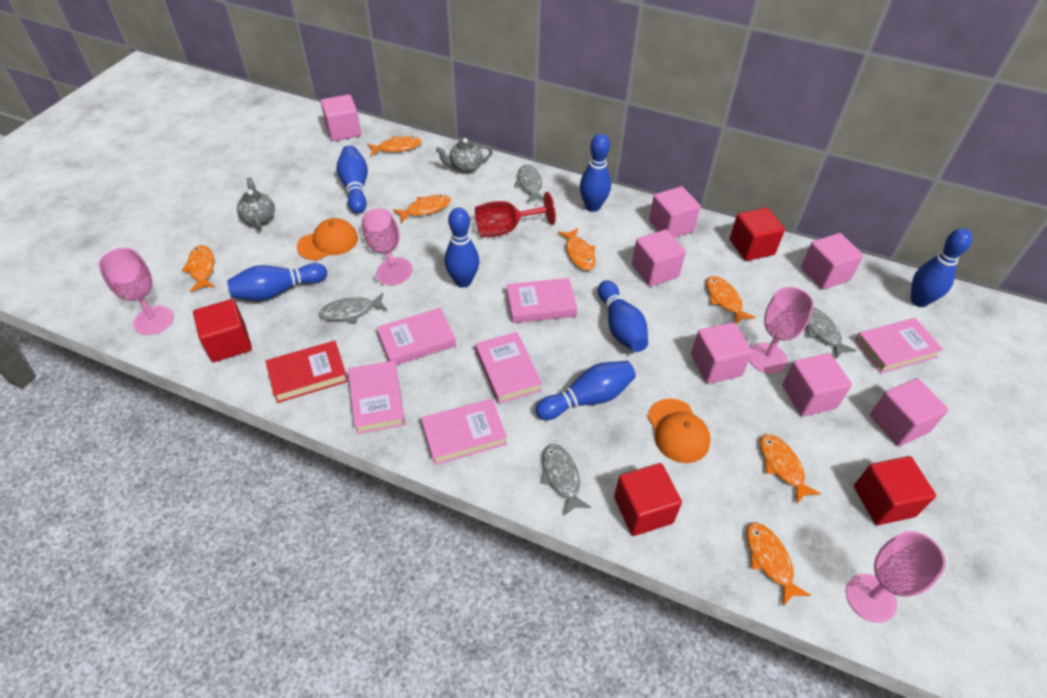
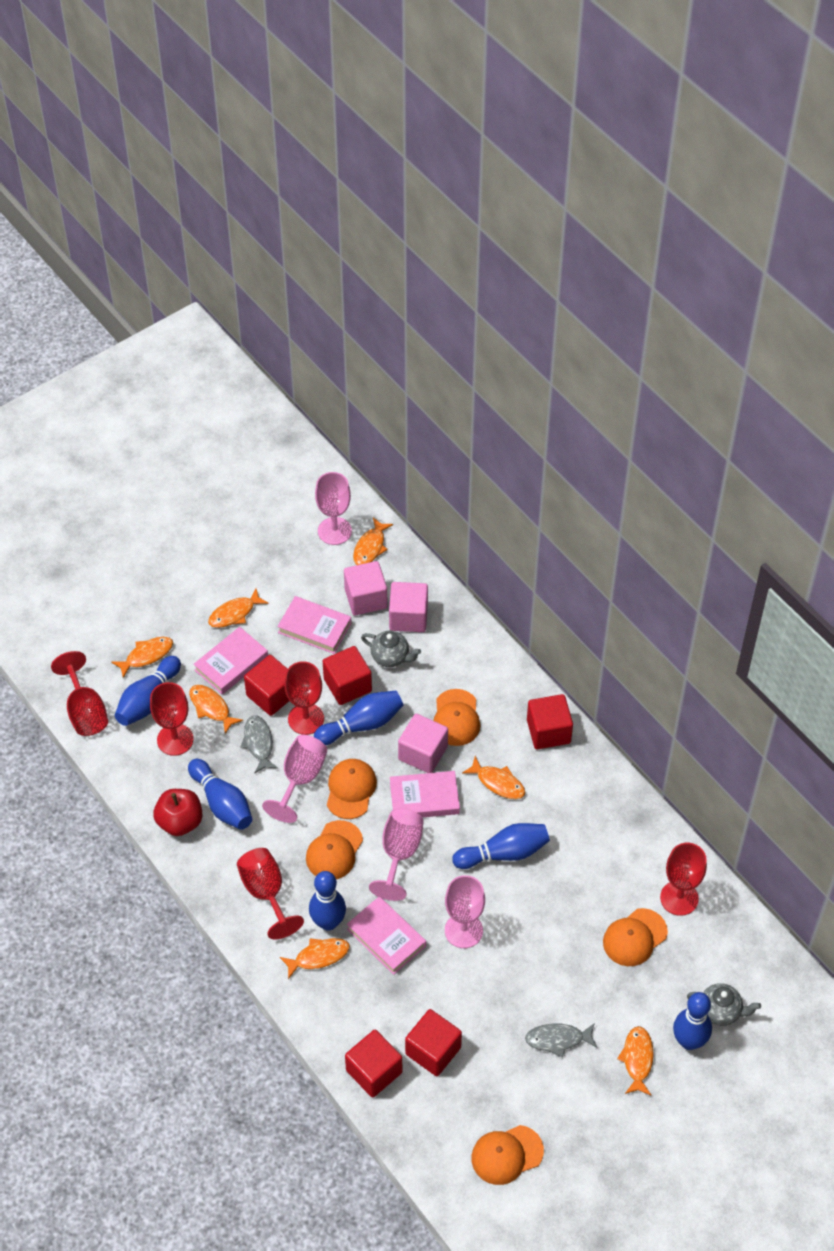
blue bowling pin: [227,263,327,301] [337,145,368,214] [445,207,479,287] [535,361,636,420] [580,133,611,212] [598,280,648,352] [911,228,972,307] = 7 -> [115,656,181,726] [188,759,252,830] [309,871,346,931] [314,691,403,745] [452,823,550,869] [673,992,712,1050] = 6
grey fish: [319,293,388,323] [515,165,544,202] [541,444,591,516] [806,307,857,359] = 4 -> [241,715,278,773] [525,1023,598,1058] = 2
orange cap: [297,218,358,260] [647,399,711,463] = 2 -> [306,820,363,879] [327,759,377,819] [433,689,480,746] [472,1125,544,1185] [603,908,668,966] = 5
pink book: [348,360,405,434] [377,308,456,365] [421,399,507,465] [475,332,542,404] [506,278,577,323] [855,318,943,373] = 6 -> [193,627,268,695] [277,596,351,654] [347,896,426,975] [390,771,460,818] = 4
pink cube: [321,94,361,141] [632,229,686,286] [649,186,701,238] [691,322,752,384] [782,353,852,416] [801,233,863,290] [870,378,949,446] = 7 -> [344,561,388,616] [389,582,428,632] [398,714,448,773] = 3
red apple: none = 0 -> [153,789,203,836] = 1
red book: [266,341,348,403] = 1 -> none = 0
red cube: [193,299,252,362] [614,463,682,536] [729,208,785,261] [854,456,936,525] = 4 -> [244,655,289,716] [323,646,372,705] [345,1029,402,1098] [405,1009,462,1076] [527,694,573,749] = 5
red goblet: [475,192,556,237] = 1 -> [51,651,108,736] [150,682,194,756] [237,848,304,940] [284,661,324,735] [660,843,707,916] = 5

_ _ _ _ _ _ _

Only the lines holding "none" are wanted, so copy each of them from the material.

▶ [Exercise response]
red apple: none = 0 -> [153,789,203,836] = 1
red book: [266,341,348,403] = 1 -> none = 0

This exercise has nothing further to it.